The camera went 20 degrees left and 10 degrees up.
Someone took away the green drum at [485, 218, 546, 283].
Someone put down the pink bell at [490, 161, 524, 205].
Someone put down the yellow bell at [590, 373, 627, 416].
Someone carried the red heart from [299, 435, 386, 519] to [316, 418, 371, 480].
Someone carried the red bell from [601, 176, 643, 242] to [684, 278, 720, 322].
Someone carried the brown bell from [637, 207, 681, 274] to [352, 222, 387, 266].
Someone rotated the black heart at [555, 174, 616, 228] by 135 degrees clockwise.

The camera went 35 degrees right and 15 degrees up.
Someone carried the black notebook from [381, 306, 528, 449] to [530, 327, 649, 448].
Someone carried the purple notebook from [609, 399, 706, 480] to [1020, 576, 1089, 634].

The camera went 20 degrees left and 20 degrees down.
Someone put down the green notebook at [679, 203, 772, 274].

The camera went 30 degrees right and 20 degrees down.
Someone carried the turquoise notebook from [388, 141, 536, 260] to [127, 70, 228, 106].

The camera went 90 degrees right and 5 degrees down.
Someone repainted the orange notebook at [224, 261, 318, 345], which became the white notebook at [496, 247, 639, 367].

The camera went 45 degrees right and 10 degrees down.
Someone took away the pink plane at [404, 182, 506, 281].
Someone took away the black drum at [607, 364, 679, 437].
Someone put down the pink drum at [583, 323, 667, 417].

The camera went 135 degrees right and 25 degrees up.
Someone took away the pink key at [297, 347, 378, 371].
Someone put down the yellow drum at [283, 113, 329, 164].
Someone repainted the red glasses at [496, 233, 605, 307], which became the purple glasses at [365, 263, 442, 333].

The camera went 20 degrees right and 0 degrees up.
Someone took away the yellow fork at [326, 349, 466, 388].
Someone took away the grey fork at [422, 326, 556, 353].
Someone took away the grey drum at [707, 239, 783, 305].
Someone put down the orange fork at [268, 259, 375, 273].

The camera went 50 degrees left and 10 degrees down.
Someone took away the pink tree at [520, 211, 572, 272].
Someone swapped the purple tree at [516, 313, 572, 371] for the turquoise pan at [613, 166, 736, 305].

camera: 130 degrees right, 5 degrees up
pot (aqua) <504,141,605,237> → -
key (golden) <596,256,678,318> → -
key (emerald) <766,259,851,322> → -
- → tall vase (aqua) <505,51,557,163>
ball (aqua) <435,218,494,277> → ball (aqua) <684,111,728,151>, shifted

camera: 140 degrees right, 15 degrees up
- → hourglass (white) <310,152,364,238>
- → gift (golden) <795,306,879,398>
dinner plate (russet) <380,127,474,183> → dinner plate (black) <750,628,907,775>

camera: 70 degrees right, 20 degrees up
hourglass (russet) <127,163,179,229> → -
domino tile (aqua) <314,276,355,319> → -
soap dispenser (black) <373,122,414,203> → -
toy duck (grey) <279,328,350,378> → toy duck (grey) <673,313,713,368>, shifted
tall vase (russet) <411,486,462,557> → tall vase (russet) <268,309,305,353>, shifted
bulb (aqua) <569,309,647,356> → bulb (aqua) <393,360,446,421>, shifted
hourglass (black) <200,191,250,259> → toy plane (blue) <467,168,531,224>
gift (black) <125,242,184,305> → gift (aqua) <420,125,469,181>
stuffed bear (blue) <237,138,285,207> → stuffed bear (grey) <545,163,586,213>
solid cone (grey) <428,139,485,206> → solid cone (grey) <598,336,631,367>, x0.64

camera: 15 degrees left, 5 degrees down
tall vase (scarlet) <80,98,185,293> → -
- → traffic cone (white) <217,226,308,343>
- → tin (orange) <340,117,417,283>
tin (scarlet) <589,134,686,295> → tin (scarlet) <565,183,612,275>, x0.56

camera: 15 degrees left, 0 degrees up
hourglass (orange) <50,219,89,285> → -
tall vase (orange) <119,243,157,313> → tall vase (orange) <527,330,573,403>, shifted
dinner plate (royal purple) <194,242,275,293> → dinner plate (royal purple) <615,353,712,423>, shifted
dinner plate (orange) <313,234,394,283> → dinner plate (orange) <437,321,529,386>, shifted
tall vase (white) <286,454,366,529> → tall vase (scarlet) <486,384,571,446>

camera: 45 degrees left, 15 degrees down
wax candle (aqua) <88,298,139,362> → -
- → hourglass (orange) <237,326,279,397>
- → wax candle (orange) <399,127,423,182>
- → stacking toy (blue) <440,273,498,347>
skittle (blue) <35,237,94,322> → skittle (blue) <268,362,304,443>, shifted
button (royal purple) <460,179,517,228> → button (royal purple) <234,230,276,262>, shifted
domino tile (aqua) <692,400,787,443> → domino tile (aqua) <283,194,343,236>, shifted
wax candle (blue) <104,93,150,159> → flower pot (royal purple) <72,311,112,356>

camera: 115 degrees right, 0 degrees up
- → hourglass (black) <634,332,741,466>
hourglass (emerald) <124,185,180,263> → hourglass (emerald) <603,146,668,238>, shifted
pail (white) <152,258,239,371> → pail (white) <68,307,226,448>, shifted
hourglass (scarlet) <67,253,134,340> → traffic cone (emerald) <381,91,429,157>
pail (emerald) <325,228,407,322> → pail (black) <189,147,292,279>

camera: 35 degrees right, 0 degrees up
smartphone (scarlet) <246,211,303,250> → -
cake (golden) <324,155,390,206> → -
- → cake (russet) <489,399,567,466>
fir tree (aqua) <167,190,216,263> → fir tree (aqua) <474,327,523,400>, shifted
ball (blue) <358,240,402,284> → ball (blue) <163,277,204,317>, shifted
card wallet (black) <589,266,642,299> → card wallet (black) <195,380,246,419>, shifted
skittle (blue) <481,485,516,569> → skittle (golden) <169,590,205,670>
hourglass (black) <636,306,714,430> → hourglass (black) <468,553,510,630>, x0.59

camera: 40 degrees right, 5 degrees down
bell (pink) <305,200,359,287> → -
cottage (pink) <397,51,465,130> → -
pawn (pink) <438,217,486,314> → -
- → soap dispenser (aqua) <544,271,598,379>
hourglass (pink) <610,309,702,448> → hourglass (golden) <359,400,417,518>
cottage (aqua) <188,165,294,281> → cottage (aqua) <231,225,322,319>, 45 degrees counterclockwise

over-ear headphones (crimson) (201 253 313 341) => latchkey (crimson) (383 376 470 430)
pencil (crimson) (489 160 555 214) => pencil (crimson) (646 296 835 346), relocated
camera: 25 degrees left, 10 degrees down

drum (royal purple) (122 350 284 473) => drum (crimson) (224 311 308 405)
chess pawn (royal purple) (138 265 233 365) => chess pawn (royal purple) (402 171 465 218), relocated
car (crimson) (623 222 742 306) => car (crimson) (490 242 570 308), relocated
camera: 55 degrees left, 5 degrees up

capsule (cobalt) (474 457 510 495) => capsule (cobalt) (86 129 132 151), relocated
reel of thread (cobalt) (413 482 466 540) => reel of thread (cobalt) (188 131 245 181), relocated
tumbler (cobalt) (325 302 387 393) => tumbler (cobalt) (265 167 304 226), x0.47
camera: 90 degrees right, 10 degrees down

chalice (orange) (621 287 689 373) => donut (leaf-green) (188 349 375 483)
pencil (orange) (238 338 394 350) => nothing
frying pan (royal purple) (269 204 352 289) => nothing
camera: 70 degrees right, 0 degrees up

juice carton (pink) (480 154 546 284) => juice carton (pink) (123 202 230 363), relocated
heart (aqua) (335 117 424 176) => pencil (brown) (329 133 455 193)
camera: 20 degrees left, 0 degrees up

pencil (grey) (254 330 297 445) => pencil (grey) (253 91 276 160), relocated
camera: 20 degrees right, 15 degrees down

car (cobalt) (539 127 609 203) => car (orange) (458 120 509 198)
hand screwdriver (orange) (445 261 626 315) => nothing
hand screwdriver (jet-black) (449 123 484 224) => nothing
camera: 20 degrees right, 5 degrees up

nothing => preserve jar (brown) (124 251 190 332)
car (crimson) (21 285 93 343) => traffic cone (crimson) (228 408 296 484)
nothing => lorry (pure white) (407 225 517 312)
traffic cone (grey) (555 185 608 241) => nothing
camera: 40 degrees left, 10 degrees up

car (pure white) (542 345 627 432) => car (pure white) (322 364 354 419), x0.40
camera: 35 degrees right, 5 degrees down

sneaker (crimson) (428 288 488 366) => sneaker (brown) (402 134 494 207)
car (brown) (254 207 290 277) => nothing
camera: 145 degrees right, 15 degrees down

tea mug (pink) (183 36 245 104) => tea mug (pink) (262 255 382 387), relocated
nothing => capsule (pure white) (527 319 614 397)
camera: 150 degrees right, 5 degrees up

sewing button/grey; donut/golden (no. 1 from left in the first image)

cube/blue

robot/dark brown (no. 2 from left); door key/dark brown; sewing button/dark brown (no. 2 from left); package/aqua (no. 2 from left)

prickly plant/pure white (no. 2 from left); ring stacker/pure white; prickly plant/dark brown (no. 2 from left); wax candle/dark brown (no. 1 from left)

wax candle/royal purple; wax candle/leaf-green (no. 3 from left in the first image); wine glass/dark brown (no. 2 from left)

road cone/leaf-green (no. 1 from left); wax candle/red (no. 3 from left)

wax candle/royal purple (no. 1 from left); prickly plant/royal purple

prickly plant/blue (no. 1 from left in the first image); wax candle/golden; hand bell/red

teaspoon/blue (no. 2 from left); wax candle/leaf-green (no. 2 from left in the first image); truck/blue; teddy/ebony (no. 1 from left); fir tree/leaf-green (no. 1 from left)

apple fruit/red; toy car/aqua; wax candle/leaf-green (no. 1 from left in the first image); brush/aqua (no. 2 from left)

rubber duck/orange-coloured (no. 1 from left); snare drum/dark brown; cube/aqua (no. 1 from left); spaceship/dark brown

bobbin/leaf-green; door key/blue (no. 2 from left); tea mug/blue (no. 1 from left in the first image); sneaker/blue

**INSTRUCTIONS TO FOLLOW:**
Set down again, word for word, the stretch of records from the line with "over-ear headphones (crimson)" to the line with "pencil (crimson) (489", both of those lines included.

**WRITTEN RESPONSE:**
over-ear headphones (crimson) (201 253 313 341) => latchkey (crimson) (383 376 470 430)
pencil (crimson) (489 160 555 214) => pencil (crimson) (646 296 835 346), relocated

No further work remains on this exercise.